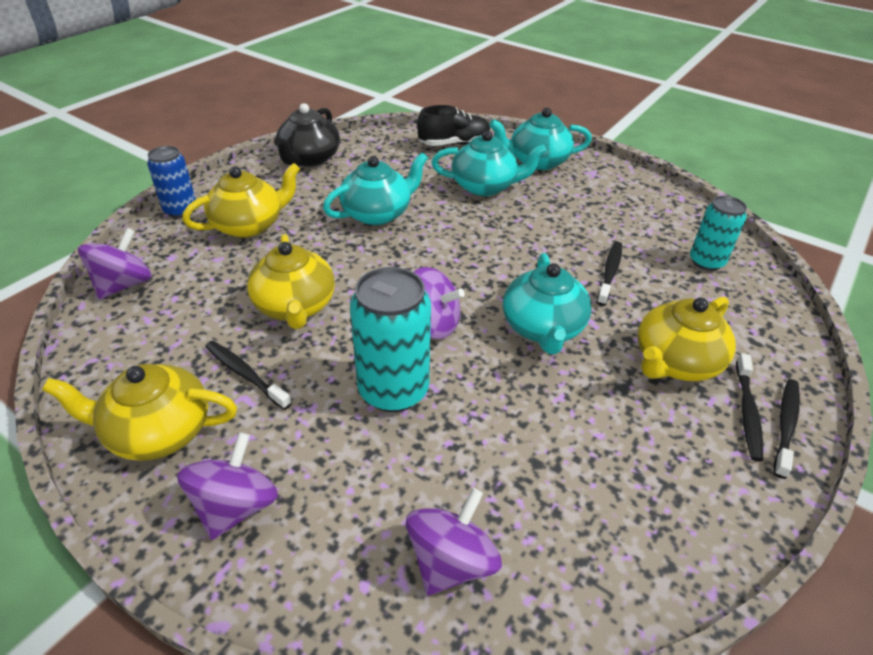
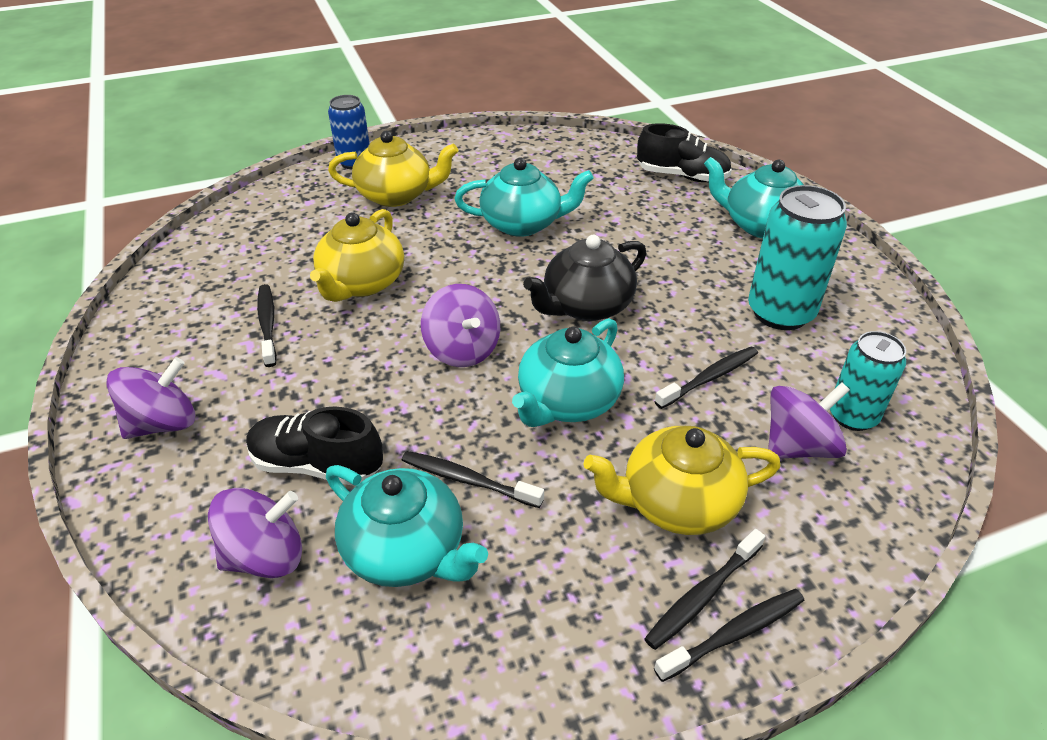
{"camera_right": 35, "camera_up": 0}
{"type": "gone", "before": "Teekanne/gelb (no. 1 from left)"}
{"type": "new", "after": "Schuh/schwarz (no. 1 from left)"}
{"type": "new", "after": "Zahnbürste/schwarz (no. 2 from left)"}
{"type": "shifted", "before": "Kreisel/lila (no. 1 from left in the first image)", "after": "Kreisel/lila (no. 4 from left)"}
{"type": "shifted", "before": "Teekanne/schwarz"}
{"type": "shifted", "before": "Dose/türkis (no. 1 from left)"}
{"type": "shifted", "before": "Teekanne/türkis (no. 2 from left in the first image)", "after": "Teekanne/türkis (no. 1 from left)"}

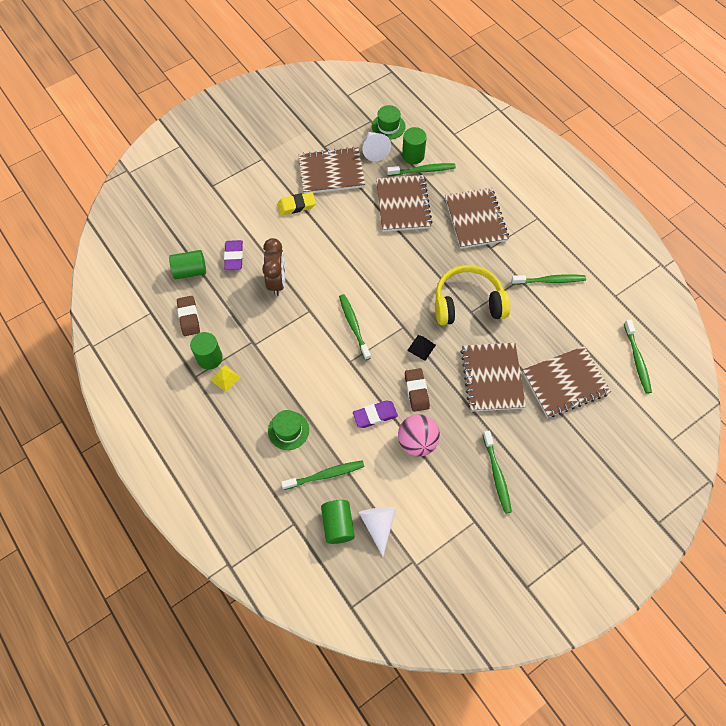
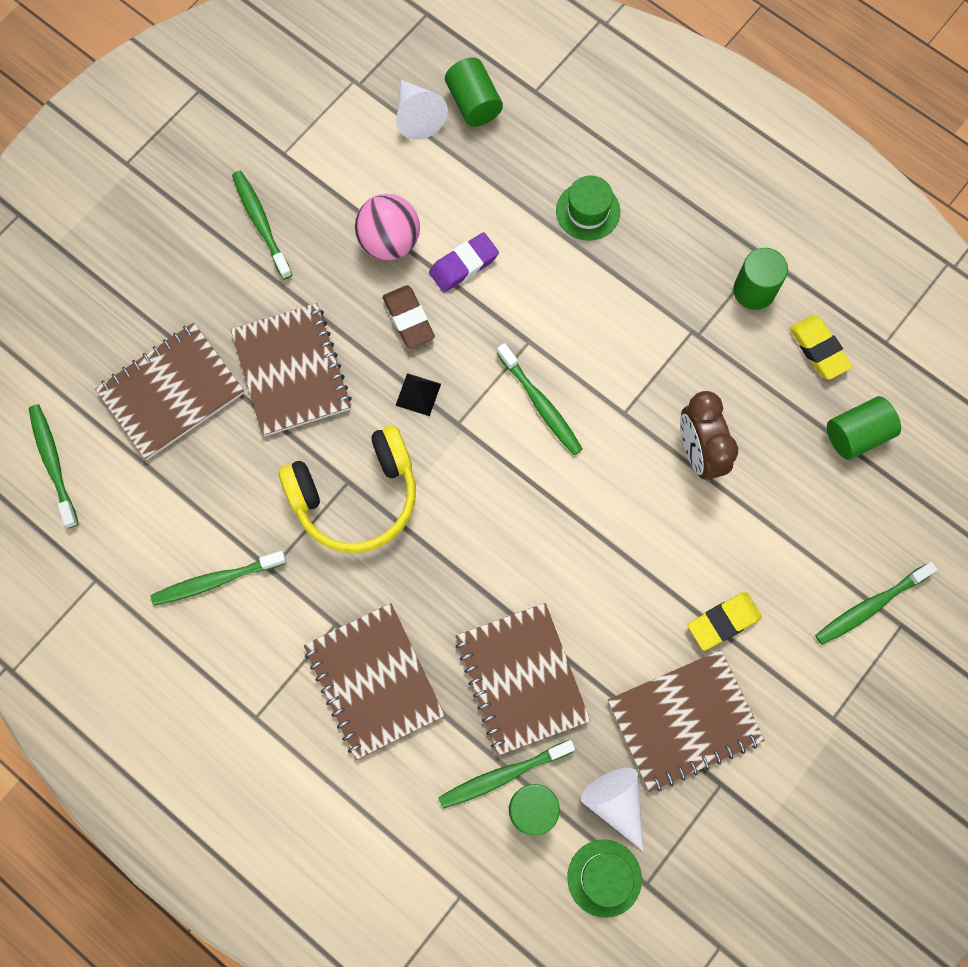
{"camera_right": 165, "camera_up": 10}
{"type": "gone", "before": "Pyramide/gelb"}
{"type": "gone", "before": "Radiergummi/lila (no. 1 from left)"}
{"type": "shifted", "before": "Zahnbürste/grün (no. 1 from left in the first image)", "after": "Zahnbürste/grün (no. 6 from left)"}
{"type": "repainted", "before": "Radiergummi/braun (no. 1 from left)", "after": "Radiergummi/gelb (no. 2 from left)"}

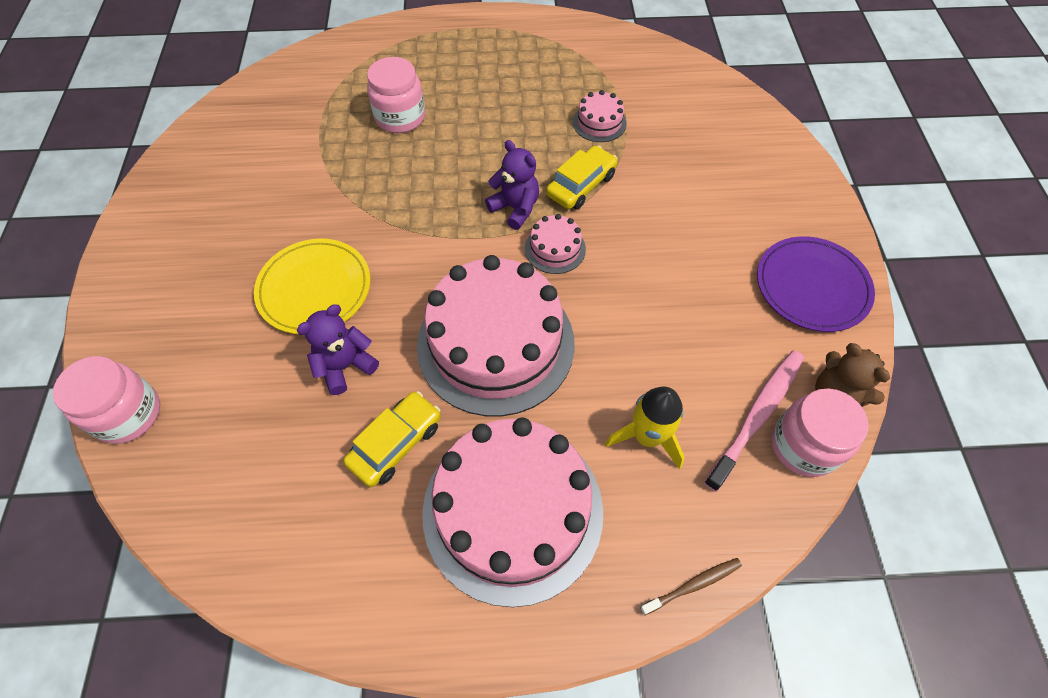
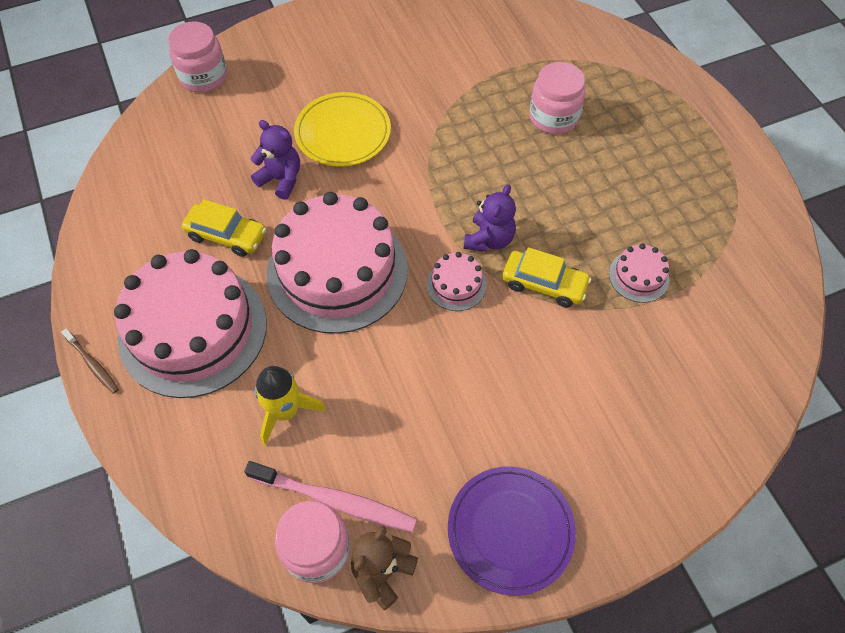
{"camera_right": 70, "camera_up": 0}
{"type": "shifted", "before": "Zahnbürste/braun"}

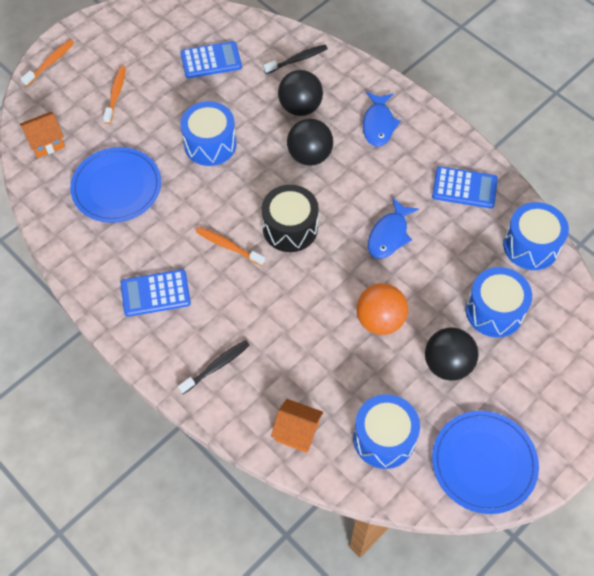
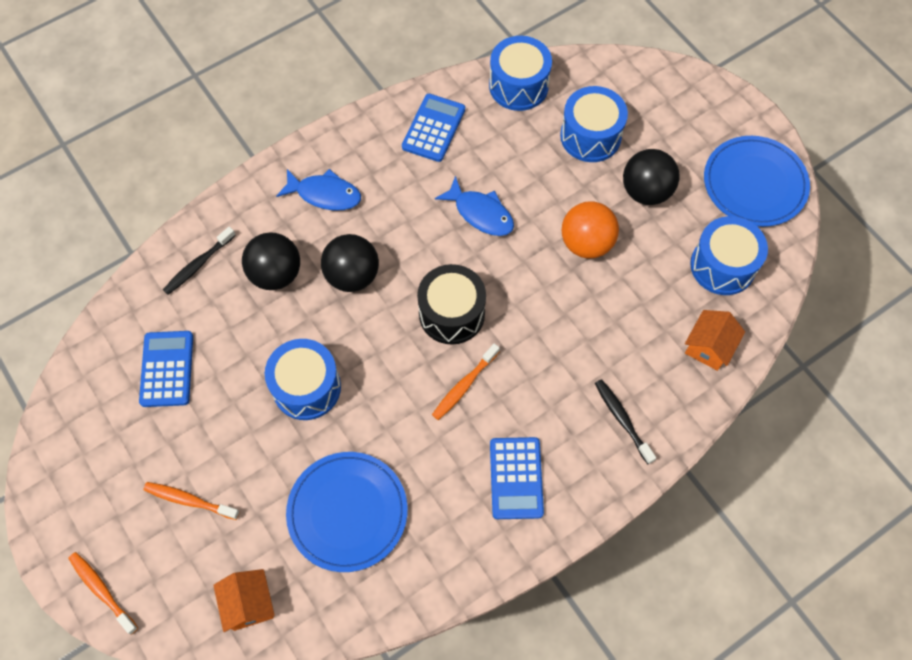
{"camera_right": -80, "camera_up": 5}
{"type": "rotated", "before": "Zahnbürste/schwarz (no. 2 from left in the first image)", "turn": -120}

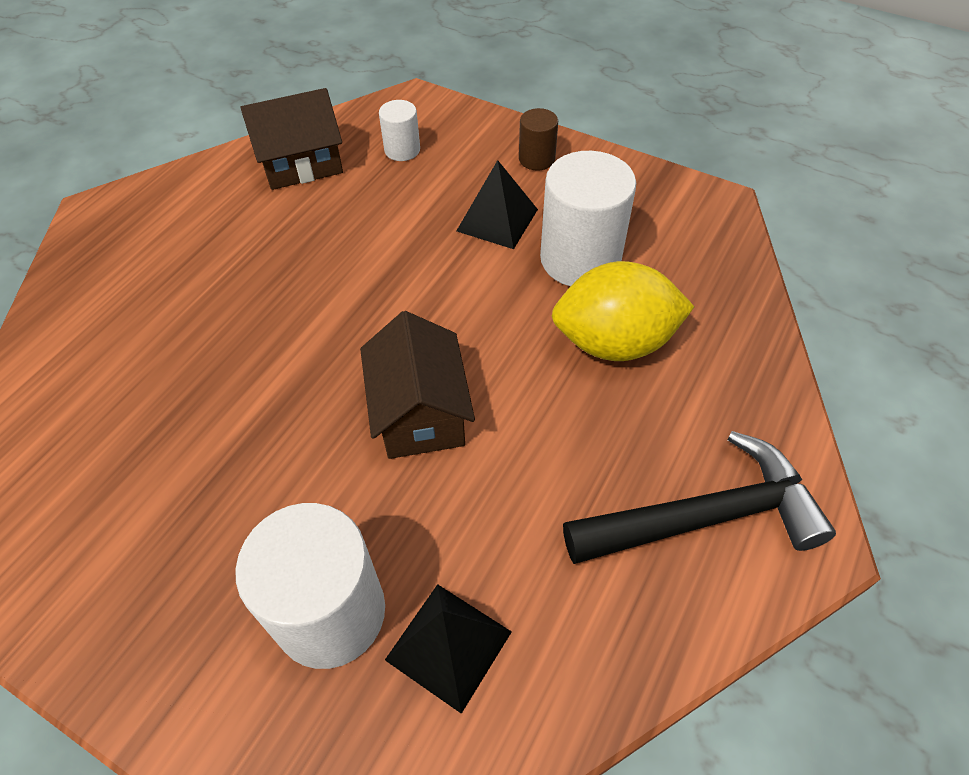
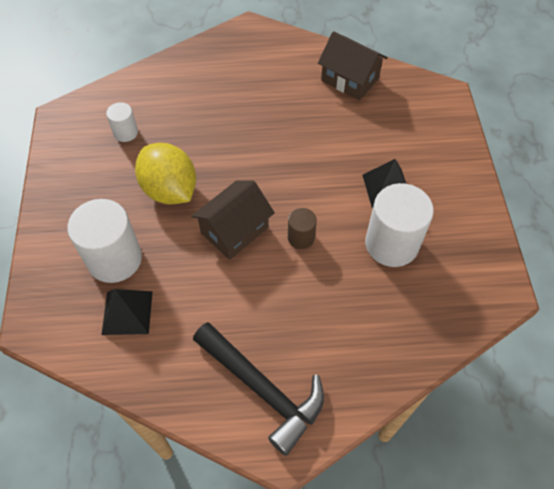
{"camera_right": 55, "camera_up": 5}
{"type": "shifted", "before": "Vollzylinder/weiß (no. 2 from left)"}
{"type": "shifted", "before": "Vollzylinder/braun"}
{"type": "shifted", "before": "Zitrone/gelb"}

───

§ **TASK DESCRIPTION**
Produce a verbatim copy of all records, minus pictures.

§ **OUTPUT BELOW**
{"camera_right": 35, "camera_up": 0}
{"type": "gone", "before": "Teekanne/gelb (no. 1 from left)"}
{"type": "new", "after": "Schuh/schwarz (no. 1 from left)"}
{"type": "new", "after": "Zahnbürste/schwarz (no. 2 from left)"}
{"type": "shifted", "before": "Kreisel/lila (no. 1 from left in the first image)", "after": "Kreisel/lila (no. 4 from left)"}
{"type": "shifted", "before": "Teekanne/schwarz"}
{"type": "shifted", "before": "Dose/türkis (no. 1 from left)"}
{"type": "shifted", "before": "Teekanne/türkis (no. 2 from left in the first image)", "after": "Teekanne/türkis (no. 1 from left)"}

{"camera_right": 165, "camera_up": 10}
{"type": "gone", "before": "Pyramide/gelb"}
{"type": "gone", "before": "Radiergummi/lila (no. 1 from left)"}
{"type": "shifted", "before": "Zahnbürste/grün (no. 1 from left in the first image)", "after": "Zahnbürste/grün (no. 6 from left)"}
{"type": "repainted", "before": "Radiergummi/braun (no. 1 from left)", "after": "Radiergummi/gelb (no. 2 from left)"}

{"camera_right": 70, "camera_up": 0}
{"type": "shifted", "before": "Zahnbürste/braun"}

{"camera_right": -80, "camera_up": 5}
{"type": "rotated", "before": "Zahnbürste/schwarz (no. 2 from left in the first image)", "turn": -120}

{"camera_right": 55, "camera_up": 5}
{"type": "shifted", "before": "Vollzylinder/weiß (no. 2 from left)"}
{"type": "shifted", "before": "Vollzylinder/braun"}
{"type": "shifted", "before": "Zitrone/gelb"}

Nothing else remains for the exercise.